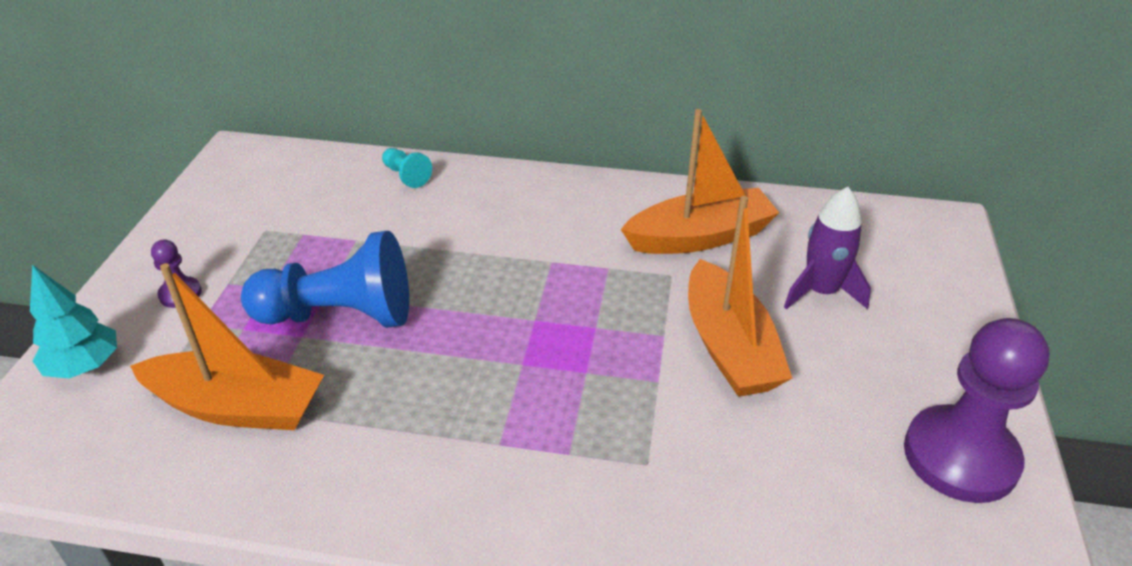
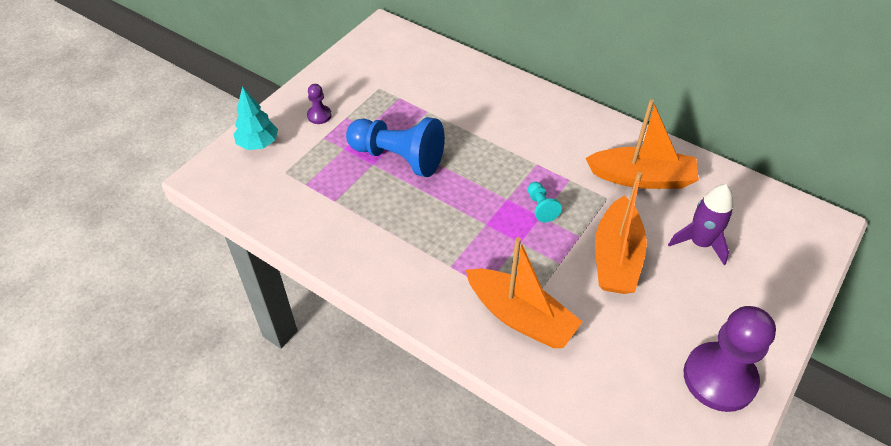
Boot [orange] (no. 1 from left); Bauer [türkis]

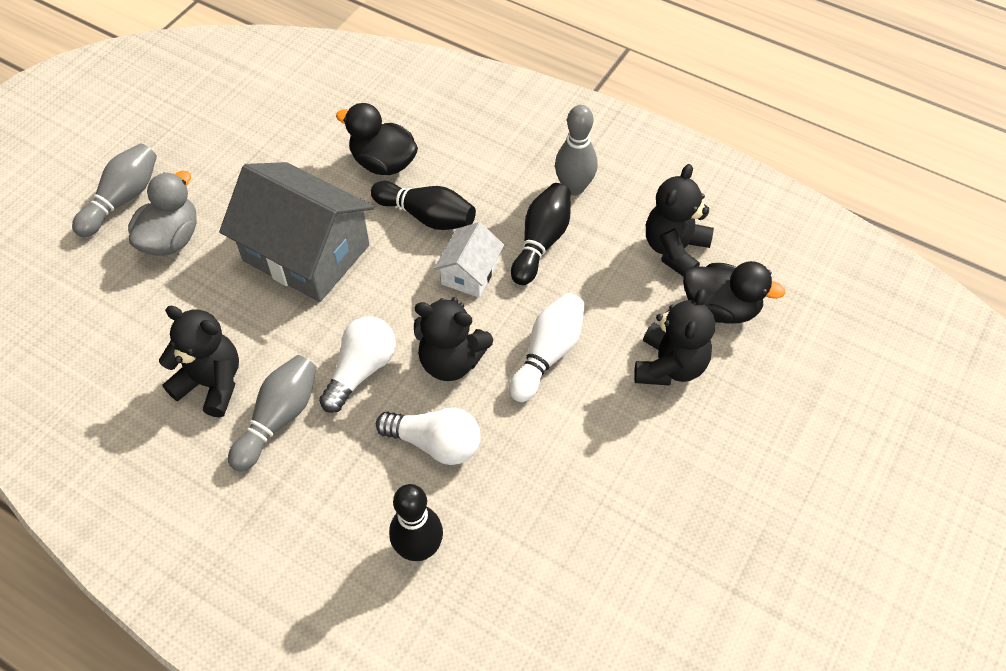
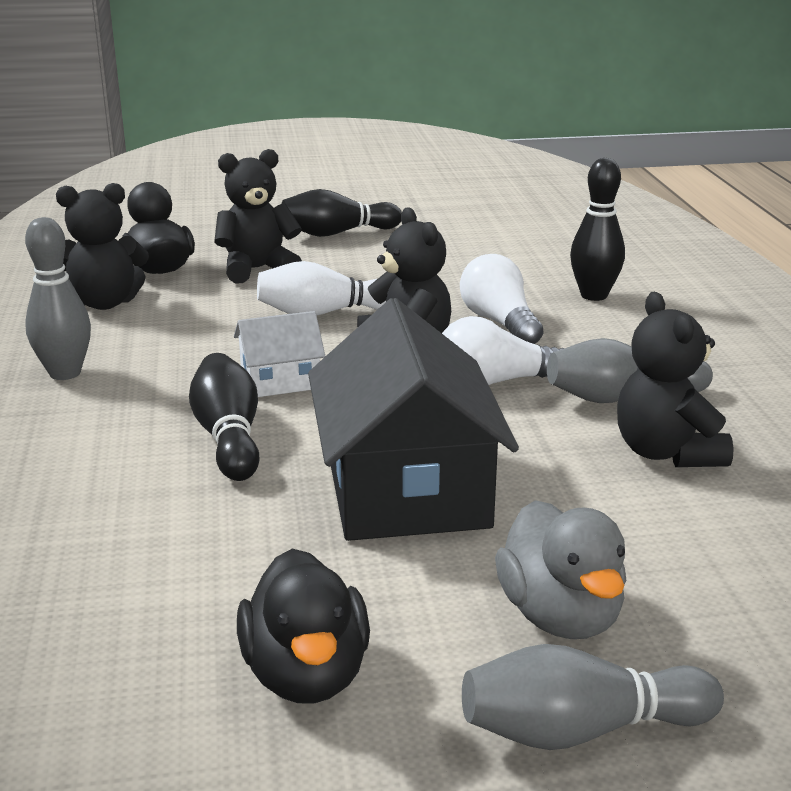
Ente [schwarz] (no. 2 from left); Bowlingkegel [schwarz] (no. 2 from left); Haus [schwarz]; Ente [grau]

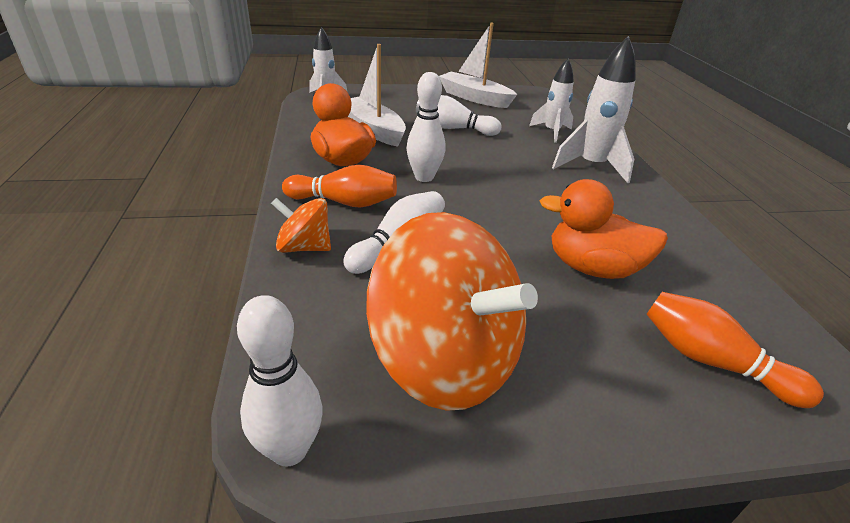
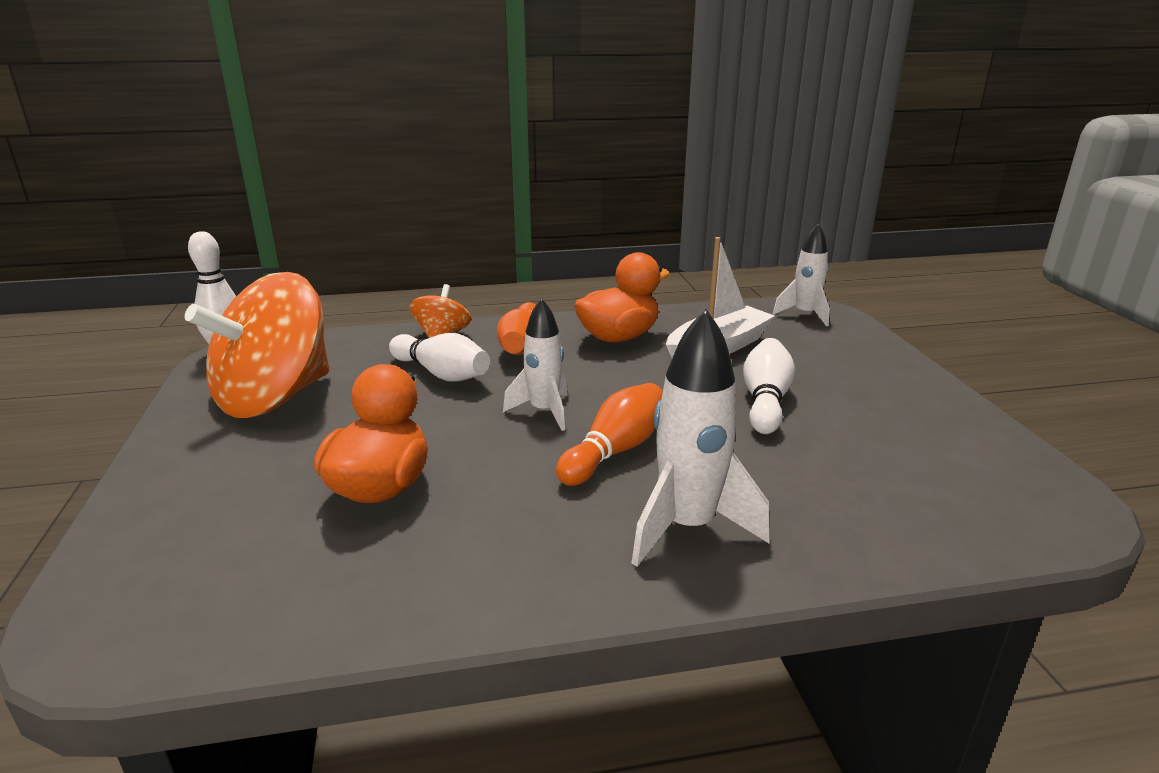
Rakete [weiß] (no. 1 from left); Bowlingkegel [orange] (no. 2 from left); Bowlingkegel [weiß] (no. 3 from left in the first image); Boot [weiß] (no. 2 from left in the first image)

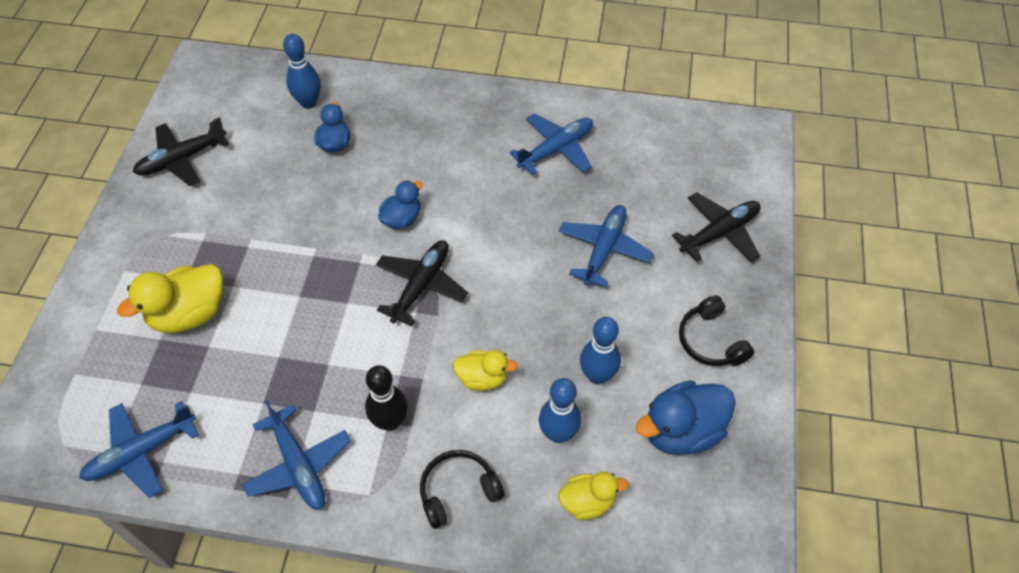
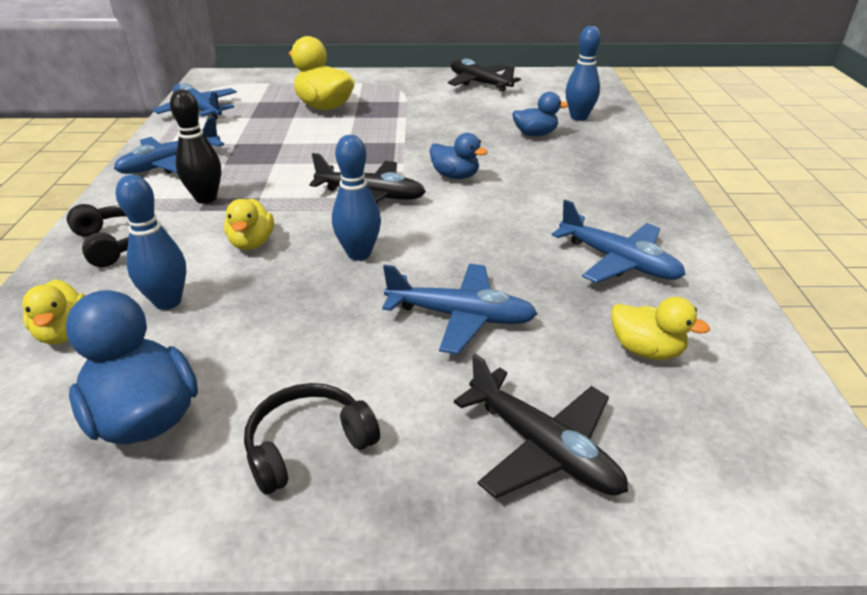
Bowlingkegel [blau] (no. 2 from left); Ente [gelb] (no. 4 from left)

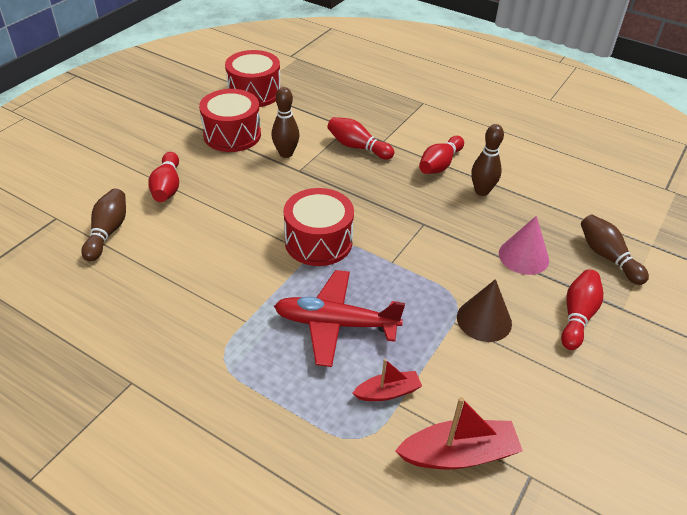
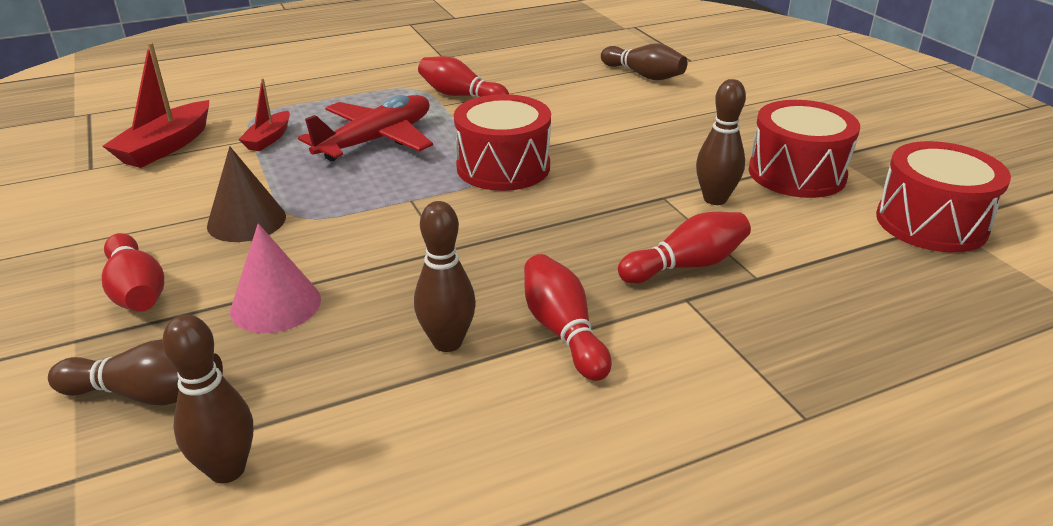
Bowlingkegel [braun] (no. 2 from left); Bowlingkegel [rot] (no. 2 from left)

--- --- ---

● Your goal
All of the entries above should be copied exactly, except for the pictures.

● Exercise response
Boot [orange] (no. 1 from left); Bauer [türkis]

Ente [schwarz] (no. 2 from left); Bowlingkegel [schwarz] (no. 2 from left); Haus [schwarz]; Ente [grau]

Rakete [weiß] (no. 1 from left); Bowlingkegel [orange] (no. 2 from left); Bowlingkegel [weiß] (no. 3 from left in the first image); Boot [weiß] (no. 2 from left in the first image)

Bowlingkegel [blau] (no. 2 from left); Ente [gelb] (no. 4 from left)

Bowlingkegel [braun] (no. 2 from left); Bowlingkegel [rot] (no. 2 from left)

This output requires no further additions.